Write out, word for word, the part of the records that opens with the line containing "Return every road" and closes with the line containing "road 2 (residential): [(309,0),(317,179)]", both ends included.

----

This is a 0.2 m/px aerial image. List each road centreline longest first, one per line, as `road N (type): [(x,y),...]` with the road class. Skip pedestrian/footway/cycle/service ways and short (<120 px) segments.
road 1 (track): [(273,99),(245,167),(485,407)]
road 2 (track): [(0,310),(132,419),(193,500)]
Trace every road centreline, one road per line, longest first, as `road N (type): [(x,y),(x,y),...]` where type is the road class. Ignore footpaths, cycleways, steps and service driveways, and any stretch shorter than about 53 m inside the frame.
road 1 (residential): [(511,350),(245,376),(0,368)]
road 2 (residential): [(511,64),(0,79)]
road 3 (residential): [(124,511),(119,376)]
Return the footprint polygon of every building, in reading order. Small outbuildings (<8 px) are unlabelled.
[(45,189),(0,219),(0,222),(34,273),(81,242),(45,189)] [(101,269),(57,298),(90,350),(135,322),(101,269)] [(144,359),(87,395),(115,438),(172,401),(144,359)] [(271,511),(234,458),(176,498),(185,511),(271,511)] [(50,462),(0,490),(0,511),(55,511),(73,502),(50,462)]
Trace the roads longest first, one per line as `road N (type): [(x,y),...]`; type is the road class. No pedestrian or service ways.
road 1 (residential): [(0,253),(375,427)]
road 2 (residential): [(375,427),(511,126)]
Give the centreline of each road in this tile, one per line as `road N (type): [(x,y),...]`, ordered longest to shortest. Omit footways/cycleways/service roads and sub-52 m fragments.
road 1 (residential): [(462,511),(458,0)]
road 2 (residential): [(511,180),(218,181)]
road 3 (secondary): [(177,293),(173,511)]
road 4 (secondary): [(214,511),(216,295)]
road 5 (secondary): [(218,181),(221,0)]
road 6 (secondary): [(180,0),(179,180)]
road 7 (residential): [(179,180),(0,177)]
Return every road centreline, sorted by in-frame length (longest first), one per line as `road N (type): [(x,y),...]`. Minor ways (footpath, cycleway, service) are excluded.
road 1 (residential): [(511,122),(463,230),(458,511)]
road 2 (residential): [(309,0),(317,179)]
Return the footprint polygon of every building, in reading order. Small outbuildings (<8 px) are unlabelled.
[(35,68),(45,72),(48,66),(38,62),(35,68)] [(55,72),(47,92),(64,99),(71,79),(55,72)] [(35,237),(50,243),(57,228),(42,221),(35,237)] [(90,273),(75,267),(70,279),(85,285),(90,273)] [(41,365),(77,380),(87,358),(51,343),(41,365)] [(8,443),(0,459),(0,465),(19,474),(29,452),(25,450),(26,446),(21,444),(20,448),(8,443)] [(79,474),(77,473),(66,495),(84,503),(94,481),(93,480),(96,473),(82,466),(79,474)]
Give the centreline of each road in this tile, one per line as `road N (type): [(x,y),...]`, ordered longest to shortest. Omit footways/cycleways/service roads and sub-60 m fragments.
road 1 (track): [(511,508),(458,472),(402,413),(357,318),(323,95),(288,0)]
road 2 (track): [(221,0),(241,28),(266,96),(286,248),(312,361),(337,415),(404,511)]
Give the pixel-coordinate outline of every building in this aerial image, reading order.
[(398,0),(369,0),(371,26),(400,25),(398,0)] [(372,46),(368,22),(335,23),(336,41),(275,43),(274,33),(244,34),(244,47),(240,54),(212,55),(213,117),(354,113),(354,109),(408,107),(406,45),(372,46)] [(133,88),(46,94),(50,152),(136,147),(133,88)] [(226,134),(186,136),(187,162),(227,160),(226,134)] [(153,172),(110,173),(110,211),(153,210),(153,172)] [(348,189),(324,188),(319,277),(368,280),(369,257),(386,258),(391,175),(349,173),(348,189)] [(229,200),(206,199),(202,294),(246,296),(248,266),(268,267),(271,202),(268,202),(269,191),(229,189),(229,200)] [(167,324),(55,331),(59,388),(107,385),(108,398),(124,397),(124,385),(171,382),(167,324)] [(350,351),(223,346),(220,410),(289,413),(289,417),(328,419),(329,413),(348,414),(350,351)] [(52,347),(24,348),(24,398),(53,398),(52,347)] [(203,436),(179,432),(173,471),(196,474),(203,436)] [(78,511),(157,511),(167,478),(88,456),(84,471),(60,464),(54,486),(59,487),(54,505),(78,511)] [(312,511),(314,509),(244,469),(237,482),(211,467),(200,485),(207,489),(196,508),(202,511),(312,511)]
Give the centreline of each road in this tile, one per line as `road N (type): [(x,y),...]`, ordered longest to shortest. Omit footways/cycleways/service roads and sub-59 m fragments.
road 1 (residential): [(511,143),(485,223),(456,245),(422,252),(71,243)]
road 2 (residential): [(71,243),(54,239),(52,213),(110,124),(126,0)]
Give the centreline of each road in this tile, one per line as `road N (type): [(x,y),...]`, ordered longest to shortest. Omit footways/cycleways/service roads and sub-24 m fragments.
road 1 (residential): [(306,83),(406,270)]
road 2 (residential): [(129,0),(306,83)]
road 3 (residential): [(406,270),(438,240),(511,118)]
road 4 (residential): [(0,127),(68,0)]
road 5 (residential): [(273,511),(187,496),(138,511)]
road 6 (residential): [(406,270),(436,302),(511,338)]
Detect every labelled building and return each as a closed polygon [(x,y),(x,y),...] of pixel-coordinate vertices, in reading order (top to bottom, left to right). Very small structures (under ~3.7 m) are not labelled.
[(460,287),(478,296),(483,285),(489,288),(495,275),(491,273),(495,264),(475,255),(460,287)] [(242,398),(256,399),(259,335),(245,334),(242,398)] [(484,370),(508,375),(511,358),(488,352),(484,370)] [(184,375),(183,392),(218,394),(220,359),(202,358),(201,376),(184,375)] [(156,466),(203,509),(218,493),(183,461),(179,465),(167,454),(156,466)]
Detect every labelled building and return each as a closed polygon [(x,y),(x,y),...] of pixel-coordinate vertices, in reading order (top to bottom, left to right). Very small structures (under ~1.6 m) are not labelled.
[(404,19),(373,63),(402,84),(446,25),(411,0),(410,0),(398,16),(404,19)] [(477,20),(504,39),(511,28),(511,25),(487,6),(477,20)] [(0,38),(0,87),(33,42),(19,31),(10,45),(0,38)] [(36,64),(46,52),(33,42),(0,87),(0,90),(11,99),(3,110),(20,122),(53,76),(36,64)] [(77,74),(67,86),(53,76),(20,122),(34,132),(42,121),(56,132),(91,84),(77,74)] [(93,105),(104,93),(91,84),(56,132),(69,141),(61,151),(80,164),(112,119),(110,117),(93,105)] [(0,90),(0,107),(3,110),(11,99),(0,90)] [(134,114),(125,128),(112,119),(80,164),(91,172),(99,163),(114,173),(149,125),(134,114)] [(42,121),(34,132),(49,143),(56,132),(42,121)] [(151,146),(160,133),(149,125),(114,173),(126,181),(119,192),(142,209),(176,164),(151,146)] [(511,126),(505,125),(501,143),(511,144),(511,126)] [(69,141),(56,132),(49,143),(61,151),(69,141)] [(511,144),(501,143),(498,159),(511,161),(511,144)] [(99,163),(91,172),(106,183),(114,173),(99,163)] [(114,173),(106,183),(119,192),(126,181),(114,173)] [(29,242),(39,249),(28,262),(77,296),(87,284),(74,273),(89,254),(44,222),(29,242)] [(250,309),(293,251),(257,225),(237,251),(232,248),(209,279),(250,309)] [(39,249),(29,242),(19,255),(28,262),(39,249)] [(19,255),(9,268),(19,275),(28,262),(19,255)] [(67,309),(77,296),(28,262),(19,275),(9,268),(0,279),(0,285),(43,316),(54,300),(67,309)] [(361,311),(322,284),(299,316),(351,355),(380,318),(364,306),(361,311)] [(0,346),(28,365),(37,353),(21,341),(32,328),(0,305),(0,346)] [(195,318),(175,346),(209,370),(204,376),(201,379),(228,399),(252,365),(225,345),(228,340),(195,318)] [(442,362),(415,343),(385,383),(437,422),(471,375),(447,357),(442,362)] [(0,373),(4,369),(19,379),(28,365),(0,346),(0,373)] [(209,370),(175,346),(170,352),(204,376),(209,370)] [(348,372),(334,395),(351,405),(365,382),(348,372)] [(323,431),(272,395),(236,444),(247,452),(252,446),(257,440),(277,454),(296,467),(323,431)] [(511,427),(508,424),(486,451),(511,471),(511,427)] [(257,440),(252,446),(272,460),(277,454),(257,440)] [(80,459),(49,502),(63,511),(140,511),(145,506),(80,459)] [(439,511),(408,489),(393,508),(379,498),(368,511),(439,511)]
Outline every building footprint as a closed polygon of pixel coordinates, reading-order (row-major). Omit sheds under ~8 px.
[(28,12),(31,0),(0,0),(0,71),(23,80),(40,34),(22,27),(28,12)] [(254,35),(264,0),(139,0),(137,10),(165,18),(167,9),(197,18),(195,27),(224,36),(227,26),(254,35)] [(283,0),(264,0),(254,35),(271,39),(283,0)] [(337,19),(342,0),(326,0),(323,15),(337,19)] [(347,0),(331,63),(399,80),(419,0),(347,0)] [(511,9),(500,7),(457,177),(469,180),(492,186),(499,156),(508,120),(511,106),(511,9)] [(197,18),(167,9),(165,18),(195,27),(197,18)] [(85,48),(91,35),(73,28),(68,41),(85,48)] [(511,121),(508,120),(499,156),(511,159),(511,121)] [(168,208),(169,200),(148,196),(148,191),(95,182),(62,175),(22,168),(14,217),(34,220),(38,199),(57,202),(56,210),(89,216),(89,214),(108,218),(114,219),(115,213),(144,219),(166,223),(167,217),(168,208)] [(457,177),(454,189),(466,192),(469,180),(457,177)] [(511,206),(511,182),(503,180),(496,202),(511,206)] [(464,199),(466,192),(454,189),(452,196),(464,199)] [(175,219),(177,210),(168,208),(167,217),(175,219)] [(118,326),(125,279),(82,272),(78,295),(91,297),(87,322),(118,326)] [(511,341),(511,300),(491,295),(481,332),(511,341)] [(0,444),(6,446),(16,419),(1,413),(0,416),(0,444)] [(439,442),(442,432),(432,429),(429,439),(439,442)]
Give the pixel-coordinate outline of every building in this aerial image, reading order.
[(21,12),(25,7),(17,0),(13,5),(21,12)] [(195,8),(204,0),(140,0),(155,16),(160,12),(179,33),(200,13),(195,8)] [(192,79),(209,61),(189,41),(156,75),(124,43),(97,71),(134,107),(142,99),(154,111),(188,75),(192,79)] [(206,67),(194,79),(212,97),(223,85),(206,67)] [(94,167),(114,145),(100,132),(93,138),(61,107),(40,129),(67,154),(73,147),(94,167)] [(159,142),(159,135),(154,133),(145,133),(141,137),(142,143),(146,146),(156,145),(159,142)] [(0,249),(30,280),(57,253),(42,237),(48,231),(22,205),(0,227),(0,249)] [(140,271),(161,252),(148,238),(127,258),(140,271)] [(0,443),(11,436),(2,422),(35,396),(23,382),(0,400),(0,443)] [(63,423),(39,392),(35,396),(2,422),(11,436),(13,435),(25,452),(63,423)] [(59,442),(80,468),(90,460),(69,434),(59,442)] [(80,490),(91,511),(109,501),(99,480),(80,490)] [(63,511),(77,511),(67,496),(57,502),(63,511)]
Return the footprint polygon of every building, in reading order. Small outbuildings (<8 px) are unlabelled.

----

EXERCISE RESULT:
Return every road centreline, sorted by in-frame length (longest first), one per line as `road N (type): [(x,y),...]`. Minor ways (footpath, cycleway, service) are excluded.
road 1 (residential): [(511,122),(463,230),(458,511)]
road 2 (residential): [(309,0),(317,179)]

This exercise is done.